▶ Exercise objective
The answer is to be an exact copy of the lines below running from the line with "LCD2 pin SDA: GP18 -> GP20" down to the line with "TFT2: ST7735 -> ILI9341", both ends included, and nothing more.
== Records to use ==
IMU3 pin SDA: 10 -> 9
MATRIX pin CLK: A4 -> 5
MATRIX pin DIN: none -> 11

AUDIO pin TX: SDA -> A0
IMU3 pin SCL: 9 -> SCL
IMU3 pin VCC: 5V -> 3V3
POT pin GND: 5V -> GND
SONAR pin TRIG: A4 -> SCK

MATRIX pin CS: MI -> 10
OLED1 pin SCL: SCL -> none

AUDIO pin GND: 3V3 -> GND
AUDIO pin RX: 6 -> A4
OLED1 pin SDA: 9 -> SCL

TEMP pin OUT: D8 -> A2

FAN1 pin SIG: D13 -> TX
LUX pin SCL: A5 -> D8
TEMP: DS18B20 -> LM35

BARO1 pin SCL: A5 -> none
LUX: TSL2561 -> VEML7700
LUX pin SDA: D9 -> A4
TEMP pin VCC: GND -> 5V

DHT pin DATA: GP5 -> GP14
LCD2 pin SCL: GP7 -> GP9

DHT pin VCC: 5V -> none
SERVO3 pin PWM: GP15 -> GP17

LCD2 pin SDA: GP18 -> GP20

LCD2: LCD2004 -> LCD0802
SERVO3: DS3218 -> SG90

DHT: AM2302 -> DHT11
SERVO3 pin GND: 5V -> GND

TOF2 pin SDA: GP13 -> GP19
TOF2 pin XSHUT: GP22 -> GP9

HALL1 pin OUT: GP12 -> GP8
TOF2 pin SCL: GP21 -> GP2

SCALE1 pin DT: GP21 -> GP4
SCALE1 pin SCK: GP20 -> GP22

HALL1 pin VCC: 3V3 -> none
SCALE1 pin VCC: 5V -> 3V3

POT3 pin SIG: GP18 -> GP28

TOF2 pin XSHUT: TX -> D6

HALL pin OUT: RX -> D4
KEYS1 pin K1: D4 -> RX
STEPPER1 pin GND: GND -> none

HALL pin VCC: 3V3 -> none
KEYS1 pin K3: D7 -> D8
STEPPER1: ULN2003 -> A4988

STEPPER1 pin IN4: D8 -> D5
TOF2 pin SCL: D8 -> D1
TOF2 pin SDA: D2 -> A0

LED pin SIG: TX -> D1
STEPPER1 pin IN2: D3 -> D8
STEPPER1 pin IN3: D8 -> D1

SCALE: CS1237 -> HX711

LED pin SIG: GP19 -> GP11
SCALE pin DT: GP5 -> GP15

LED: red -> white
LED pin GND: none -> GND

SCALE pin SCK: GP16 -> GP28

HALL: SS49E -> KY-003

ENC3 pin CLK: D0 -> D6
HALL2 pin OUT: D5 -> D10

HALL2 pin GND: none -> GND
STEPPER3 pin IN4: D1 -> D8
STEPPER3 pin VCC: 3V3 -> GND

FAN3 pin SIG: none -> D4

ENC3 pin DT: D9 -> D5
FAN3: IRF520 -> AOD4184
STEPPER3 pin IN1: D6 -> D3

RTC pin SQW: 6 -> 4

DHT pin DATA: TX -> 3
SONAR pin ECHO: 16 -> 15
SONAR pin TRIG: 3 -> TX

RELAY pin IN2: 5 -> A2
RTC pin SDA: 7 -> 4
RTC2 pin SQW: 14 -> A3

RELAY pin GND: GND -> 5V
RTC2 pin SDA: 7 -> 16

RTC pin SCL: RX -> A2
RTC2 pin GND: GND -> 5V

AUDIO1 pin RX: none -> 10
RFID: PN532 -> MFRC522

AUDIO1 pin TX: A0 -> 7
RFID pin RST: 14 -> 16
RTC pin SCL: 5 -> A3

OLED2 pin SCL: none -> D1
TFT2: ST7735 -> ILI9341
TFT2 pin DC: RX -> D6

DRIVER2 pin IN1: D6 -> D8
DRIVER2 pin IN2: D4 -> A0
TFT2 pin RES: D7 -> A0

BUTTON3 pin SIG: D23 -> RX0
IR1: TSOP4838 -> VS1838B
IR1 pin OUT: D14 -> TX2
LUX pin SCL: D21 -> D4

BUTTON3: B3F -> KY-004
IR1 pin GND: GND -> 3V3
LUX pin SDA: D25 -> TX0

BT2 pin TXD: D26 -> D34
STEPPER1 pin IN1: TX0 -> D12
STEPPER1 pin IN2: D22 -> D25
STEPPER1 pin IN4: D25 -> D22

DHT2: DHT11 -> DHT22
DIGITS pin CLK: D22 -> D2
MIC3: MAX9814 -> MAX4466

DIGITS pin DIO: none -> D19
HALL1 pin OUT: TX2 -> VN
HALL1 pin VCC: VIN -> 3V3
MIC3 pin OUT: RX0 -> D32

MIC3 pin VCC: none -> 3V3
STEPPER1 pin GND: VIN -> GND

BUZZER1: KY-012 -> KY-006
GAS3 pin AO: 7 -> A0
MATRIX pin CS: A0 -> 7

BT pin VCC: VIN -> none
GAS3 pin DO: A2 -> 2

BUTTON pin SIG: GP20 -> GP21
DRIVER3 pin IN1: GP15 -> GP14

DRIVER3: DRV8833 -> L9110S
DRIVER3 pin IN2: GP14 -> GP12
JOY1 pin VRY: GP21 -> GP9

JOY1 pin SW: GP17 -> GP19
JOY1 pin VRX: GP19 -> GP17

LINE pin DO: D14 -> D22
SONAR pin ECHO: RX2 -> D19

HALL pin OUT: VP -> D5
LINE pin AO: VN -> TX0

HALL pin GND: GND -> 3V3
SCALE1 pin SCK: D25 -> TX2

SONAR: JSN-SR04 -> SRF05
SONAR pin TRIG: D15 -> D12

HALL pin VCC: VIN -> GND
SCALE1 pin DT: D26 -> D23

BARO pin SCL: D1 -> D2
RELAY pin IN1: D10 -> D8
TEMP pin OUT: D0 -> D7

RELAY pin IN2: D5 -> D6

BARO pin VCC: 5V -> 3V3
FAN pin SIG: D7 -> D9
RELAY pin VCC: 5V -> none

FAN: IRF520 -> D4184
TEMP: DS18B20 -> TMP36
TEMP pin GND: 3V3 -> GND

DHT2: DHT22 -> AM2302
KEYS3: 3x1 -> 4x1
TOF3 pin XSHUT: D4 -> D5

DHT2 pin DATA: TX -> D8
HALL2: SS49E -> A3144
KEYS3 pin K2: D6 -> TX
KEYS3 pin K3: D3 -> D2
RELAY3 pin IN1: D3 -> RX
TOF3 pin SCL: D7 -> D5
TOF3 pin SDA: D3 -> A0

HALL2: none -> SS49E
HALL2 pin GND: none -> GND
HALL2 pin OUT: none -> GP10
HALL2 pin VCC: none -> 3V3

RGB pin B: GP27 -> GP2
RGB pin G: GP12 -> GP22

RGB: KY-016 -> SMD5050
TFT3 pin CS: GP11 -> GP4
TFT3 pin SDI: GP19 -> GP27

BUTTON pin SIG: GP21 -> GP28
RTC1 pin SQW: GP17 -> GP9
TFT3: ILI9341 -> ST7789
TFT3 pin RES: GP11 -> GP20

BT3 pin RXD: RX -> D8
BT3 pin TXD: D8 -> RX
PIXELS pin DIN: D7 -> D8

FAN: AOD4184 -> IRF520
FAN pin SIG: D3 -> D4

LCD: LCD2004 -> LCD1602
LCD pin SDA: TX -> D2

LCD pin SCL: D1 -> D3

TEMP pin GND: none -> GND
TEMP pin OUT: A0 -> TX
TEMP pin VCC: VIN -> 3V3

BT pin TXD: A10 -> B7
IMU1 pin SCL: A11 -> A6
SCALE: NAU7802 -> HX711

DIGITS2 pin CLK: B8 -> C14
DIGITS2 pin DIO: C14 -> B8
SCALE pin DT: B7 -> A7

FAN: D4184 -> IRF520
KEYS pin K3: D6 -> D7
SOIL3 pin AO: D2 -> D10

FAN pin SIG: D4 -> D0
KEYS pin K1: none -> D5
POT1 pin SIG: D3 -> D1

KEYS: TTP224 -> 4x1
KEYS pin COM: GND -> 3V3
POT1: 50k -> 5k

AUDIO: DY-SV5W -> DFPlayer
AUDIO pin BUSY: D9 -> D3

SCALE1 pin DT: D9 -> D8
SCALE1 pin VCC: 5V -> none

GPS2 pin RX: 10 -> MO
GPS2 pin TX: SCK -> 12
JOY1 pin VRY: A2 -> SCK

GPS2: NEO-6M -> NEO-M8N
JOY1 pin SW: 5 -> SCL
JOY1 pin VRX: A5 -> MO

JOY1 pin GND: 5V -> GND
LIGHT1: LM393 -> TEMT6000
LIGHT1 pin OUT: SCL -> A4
===
▶ Task answer
LCD2 pin SDA: GP18 -> GP20

LCD2: LCD2004 -> LCD0802
SERVO3: DS3218 -> SG90

DHT: AM2302 -> DHT11
SERVO3 pin GND: 5V -> GND

TOF2 pin SDA: GP13 -> GP19
TOF2 pin XSHUT: GP22 -> GP9

HALL1 pin OUT: GP12 -> GP8
TOF2 pin SCL: GP21 -> GP2

SCALE1 pin DT: GP21 -> GP4
SCALE1 pin SCK: GP20 -> GP22

HALL1 pin VCC: 3V3 -> none
SCALE1 pin VCC: 5V -> 3V3

POT3 pin SIG: GP18 -> GP28

TOF2 pin XSHUT: TX -> D6

HALL pin OUT: RX -> D4
KEYS1 pin K1: D4 -> RX
STEPPER1 pin GND: GND -> none

HALL pin VCC: 3V3 -> none
KEYS1 pin K3: D7 -> D8
STEPPER1: ULN2003 -> A4988

STEPPER1 pin IN4: D8 -> D5
TOF2 pin SCL: D8 -> D1
TOF2 pin SDA: D2 -> A0

LED pin SIG: TX -> D1
STEPPER1 pin IN2: D3 -> D8
STEPPER1 pin IN3: D8 -> D1

SCALE: CS1237 -> HX711

LED pin SIG: GP19 -> GP11
SCALE pin DT: GP5 -> GP15

LED: red -> white
LED pin GND: none -> GND

SCALE pin SCK: GP16 -> GP28

HALL: SS49E -> KY-003

ENC3 pin CLK: D0 -> D6
HALL2 pin OUT: D5 -> D10

HALL2 pin GND: none -> GND
STEPPER3 pin IN4: D1 -> D8
STEPPER3 pin VCC: 3V3 -> GND

FAN3 pin SIG: none -> D4

ENC3 pin DT: D9 -> D5
FAN3: IRF520 -> AOD4184
STEPPER3 pin IN1: D6 -> D3

RTC pin SQW: 6 -> 4

DHT pin DATA: TX -> 3
SONAR pin ECHO: 16 -> 15
SONAR pin TRIG: 3 -> TX

RELAY pin IN2: 5 -> A2
RTC pin SDA: 7 -> 4
RTC2 pin SQW: 14 -> A3

RELAY pin GND: GND -> 5V
RTC2 pin SDA: 7 -> 16

RTC pin SCL: RX -> A2
RTC2 pin GND: GND -> 5V

AUDIO1 pin RX: none -> 10
RFID: PN532 -> MFRC522

AUDIO1 pin TX: A0 -> 7
RFID pin RST: 14 -> 16
RTC pin SCL: 5 -> A3

OLED2 pin SCL: none -> D1
TFT2: ST7735 -> ILI9341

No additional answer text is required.